▶ Description of the task
Go through the records line by line from the top and repeat each one exactly, ending with the line that contains "D2: diode 1N914".

▶ Given entries
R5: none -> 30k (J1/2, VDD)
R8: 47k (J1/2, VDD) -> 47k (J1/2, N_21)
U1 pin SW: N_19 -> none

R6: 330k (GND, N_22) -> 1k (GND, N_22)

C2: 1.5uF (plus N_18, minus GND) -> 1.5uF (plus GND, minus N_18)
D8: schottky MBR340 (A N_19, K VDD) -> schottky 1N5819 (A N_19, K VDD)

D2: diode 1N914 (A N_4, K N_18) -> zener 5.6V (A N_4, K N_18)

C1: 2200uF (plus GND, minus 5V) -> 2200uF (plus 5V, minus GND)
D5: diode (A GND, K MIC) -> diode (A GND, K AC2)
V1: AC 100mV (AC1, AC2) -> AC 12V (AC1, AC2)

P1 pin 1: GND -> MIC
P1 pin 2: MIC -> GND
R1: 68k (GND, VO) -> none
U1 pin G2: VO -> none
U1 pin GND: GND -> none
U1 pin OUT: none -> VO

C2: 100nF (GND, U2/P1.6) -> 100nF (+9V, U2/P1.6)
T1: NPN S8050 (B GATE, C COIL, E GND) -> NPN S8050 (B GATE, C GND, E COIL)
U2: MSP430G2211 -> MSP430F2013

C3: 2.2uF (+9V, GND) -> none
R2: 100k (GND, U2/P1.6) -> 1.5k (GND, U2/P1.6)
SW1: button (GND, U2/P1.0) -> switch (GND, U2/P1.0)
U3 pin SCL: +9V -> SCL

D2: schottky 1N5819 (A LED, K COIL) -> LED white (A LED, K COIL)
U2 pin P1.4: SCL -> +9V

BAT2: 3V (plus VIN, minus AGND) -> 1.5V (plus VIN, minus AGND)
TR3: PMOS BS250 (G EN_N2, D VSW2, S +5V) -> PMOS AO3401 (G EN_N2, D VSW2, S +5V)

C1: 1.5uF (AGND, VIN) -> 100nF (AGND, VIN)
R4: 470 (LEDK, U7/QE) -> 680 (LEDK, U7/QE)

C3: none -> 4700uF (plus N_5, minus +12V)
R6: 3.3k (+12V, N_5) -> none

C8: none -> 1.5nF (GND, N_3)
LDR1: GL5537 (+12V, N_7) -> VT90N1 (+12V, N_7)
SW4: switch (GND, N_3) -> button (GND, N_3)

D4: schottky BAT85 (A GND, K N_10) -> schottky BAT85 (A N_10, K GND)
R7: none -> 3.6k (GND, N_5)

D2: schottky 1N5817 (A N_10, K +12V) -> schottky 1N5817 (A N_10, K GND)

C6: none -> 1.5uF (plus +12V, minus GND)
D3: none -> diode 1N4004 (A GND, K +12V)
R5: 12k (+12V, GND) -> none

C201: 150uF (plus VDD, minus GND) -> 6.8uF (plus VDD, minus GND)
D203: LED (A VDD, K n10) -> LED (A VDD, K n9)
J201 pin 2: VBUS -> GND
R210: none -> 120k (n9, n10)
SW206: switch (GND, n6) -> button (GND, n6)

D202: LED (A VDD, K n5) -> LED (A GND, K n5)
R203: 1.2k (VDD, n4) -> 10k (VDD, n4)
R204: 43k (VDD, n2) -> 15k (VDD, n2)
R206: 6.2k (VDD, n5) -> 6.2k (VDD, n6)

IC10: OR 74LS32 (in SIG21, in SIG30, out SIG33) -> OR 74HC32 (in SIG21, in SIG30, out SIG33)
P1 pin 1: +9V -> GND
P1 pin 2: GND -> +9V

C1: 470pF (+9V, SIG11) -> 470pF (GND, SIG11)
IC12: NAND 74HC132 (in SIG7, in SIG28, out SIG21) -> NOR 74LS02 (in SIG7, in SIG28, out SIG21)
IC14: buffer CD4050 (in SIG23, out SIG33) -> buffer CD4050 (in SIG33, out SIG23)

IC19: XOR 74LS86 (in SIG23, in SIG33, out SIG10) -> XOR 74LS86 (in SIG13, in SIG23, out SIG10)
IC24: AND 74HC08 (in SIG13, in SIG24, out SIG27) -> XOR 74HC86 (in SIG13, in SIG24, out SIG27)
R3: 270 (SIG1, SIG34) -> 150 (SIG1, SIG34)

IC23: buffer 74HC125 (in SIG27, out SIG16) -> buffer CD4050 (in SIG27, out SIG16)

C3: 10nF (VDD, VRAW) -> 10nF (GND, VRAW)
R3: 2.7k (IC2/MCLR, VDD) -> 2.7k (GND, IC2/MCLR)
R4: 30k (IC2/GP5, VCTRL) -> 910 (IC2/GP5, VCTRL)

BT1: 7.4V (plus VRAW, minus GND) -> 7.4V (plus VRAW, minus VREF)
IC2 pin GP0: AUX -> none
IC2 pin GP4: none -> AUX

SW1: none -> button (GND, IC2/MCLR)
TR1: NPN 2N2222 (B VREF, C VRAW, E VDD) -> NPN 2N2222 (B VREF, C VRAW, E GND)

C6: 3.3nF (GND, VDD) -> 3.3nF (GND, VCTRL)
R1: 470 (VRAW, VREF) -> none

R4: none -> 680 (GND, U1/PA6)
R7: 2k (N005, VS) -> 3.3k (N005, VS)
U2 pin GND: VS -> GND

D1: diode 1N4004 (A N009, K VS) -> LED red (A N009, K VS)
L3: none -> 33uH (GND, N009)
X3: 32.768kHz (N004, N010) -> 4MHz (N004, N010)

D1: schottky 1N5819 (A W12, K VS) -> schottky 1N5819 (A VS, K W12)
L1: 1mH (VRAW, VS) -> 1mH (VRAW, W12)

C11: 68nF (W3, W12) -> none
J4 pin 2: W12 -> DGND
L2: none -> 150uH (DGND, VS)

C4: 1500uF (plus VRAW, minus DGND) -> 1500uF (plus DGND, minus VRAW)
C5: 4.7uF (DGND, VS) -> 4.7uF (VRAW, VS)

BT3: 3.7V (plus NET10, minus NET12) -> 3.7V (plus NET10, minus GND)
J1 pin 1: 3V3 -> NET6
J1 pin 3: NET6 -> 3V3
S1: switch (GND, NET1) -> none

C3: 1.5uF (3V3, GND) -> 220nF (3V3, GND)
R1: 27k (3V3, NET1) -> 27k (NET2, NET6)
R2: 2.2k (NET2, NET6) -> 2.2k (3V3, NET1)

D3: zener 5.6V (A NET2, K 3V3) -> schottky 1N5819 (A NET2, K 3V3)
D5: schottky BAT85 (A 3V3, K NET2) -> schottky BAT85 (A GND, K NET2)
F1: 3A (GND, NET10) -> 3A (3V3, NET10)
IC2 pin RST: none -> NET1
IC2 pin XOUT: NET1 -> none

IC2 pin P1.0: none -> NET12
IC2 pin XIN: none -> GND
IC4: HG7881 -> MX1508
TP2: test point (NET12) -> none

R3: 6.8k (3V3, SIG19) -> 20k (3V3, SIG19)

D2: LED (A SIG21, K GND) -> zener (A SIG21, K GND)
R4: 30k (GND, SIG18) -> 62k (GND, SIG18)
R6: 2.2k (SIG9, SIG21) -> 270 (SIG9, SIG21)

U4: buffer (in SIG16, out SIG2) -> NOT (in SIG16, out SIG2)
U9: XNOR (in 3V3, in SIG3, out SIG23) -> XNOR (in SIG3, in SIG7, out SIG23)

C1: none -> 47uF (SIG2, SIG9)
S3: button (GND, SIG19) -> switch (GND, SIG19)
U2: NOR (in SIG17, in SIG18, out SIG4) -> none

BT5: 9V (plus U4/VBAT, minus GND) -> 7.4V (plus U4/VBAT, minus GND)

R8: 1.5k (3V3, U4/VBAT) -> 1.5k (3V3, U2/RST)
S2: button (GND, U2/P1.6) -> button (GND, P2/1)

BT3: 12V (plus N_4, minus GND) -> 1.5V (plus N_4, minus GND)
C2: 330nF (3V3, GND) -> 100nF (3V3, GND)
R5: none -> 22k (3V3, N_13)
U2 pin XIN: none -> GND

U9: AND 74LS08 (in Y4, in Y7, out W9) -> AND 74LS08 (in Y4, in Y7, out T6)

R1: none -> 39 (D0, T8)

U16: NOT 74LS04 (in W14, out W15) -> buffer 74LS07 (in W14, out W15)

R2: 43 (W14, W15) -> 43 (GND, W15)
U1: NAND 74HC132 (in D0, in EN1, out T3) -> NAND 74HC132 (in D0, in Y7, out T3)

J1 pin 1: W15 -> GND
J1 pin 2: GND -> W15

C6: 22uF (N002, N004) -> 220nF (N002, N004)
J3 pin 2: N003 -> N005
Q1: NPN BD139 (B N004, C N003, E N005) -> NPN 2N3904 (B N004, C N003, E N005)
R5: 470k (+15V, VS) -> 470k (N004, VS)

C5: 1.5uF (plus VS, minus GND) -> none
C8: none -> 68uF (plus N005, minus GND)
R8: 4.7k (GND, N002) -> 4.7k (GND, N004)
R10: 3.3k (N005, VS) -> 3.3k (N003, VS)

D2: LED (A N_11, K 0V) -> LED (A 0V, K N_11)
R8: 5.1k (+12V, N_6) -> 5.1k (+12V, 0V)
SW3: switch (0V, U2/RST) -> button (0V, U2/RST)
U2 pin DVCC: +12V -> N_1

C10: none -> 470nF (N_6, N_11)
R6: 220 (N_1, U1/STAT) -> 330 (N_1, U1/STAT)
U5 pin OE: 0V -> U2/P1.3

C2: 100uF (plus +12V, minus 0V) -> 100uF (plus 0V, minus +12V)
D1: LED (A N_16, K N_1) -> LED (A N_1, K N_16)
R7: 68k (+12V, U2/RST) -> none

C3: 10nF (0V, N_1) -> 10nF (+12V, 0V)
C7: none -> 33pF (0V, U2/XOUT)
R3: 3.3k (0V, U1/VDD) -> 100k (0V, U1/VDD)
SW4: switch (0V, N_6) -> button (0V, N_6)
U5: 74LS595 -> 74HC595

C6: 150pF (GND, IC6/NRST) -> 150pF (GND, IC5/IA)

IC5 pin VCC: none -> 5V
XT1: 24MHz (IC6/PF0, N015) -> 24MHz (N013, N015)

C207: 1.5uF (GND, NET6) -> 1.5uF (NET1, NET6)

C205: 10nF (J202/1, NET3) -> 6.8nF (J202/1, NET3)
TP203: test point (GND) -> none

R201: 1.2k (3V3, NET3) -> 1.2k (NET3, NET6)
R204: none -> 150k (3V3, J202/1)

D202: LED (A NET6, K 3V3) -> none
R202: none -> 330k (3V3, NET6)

▶ Answer for this exercise
R5: none -> 30k (J1/2, VDD)
R8: 47k (J1/2, VDD) -> 47k (J1/2, N_21)
U1 pin SW: N_19 -> none

R6: 330k (GND, N_22) -> 1k (GND, N_22)

C2: 1.5uF (plus N_18, minus GND) -> 1.5uF (plus GND, minus N_18)
D8: schottky MBR340 (A N_19, K VDD) -> schottky 1N5819 (A N_19, K VDD)

D2: diode 1N914 (A N_4, K N_18) -> zener 5.6V (A N_4, K N_18)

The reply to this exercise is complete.